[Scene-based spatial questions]
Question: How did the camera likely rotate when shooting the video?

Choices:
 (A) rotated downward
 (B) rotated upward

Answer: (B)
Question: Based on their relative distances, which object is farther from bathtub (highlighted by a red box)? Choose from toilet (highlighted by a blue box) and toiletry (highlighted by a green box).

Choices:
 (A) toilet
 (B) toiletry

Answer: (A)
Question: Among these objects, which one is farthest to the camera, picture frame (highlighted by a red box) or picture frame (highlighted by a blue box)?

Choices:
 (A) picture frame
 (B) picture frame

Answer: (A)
...
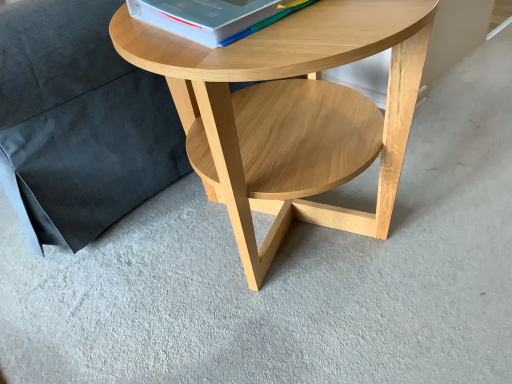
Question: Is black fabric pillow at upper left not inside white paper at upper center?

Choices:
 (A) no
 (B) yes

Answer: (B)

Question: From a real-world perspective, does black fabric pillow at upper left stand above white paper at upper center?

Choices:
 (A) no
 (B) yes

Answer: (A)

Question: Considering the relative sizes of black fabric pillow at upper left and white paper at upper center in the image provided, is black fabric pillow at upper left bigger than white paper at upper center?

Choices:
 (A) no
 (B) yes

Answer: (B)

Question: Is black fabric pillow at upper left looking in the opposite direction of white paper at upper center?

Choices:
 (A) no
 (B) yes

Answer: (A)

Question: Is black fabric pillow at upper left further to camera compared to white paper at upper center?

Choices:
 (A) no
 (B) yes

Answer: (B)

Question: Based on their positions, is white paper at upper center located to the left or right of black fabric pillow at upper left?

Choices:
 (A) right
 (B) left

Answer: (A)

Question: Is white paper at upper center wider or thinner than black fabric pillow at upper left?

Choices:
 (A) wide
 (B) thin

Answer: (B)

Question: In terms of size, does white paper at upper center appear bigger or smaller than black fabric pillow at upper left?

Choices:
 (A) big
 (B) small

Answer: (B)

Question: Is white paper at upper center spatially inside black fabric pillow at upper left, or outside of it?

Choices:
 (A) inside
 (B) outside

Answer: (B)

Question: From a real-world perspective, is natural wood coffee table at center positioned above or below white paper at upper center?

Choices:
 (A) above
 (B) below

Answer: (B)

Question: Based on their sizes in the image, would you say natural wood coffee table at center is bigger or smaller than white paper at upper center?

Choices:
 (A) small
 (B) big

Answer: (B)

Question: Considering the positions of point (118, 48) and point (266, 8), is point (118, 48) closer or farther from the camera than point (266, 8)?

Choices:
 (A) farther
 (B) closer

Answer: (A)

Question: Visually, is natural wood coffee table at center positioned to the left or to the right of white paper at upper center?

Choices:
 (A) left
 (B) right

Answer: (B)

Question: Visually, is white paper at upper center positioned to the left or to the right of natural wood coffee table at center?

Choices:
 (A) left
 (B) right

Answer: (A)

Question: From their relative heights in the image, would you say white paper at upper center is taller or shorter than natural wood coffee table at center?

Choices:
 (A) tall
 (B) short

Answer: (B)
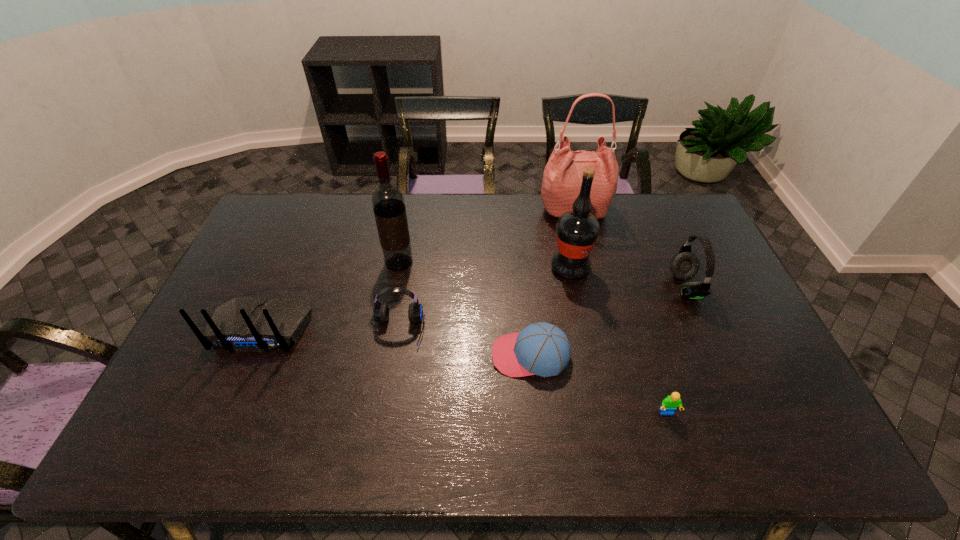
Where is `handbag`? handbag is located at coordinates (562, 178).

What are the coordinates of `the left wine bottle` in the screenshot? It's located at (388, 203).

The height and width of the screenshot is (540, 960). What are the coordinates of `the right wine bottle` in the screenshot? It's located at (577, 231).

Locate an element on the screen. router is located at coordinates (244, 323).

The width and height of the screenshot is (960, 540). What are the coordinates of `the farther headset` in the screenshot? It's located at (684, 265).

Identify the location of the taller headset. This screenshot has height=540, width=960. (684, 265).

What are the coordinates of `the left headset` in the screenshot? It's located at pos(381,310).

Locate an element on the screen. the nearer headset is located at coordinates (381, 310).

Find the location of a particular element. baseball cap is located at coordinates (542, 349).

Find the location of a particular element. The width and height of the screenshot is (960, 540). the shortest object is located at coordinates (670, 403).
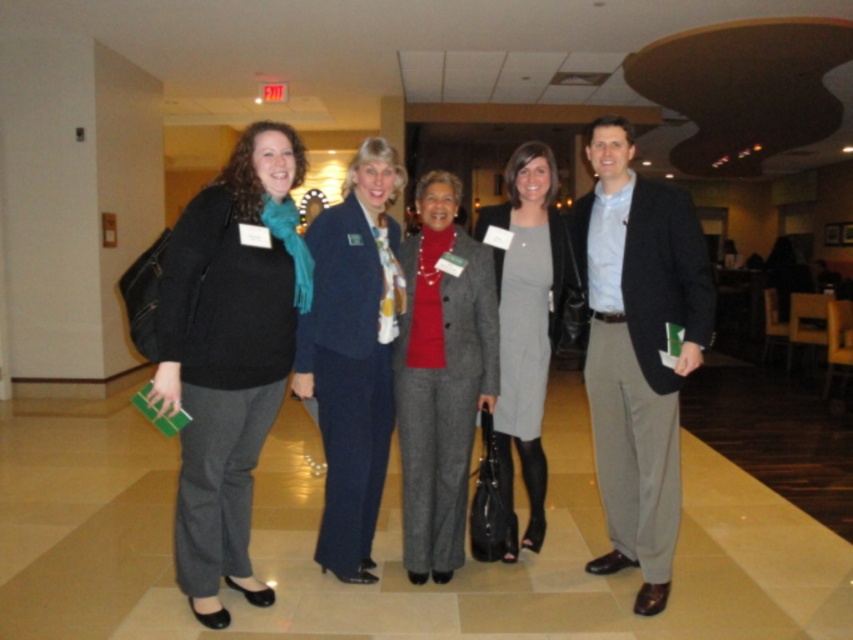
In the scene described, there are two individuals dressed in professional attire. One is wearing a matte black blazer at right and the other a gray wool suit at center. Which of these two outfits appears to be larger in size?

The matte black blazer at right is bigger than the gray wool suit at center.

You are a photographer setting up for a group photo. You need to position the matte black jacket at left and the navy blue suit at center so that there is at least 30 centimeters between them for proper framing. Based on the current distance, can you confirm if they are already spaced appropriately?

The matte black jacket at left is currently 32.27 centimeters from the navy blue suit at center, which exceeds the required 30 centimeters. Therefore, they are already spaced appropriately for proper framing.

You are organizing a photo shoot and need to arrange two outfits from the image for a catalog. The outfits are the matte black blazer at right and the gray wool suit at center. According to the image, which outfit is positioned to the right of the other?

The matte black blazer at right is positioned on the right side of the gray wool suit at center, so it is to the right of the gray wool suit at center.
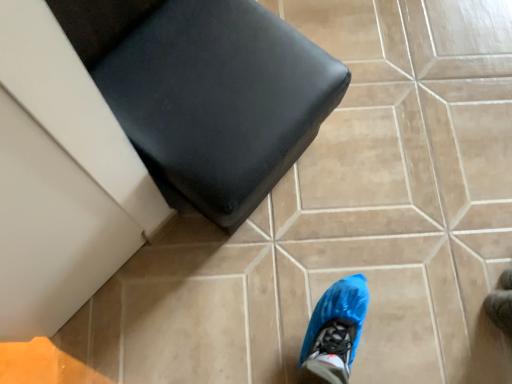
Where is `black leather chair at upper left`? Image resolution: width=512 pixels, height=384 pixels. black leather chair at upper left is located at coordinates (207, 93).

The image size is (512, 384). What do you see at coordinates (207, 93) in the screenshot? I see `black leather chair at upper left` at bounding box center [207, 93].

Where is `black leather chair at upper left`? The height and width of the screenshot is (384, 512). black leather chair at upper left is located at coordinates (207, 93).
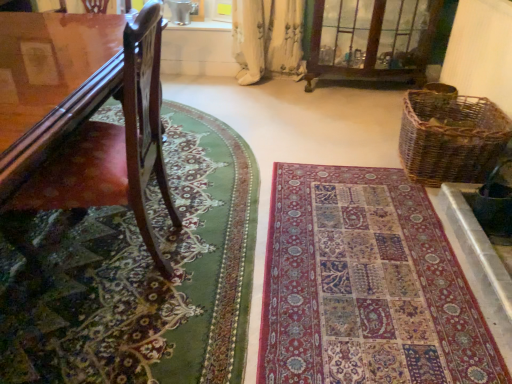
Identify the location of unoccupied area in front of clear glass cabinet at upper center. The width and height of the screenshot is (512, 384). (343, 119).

▶ _The task_: Swap "bathtub" for "bathroom sink" in the lines from the one containing "Question: How did" through the one containing "(B) picture frame", leaving everything else unchanged. Give back only those lines.

▶ _Written response_:
Question: How did the camera likely rotate when shooting the video?

Choices:
 (A) rotated downward
 (B) rotated upward

Answer: (B)
Question: Based on their relative distances, which object is farther from bathroom sink (highlighted by a red box)? Choose from toilet (highlighted by a blue box) and toiletry (highlighted by a green box).

Choices:
 (A) toilet
 (B) toiletry

Answer: (A)
Question: Among these objects, which one is farthest to the camera, picture frame (highlighted by a red box) or picture frame (highlighted by a blue box)?

Choices:
 (A) picture frame
 (B) picture frame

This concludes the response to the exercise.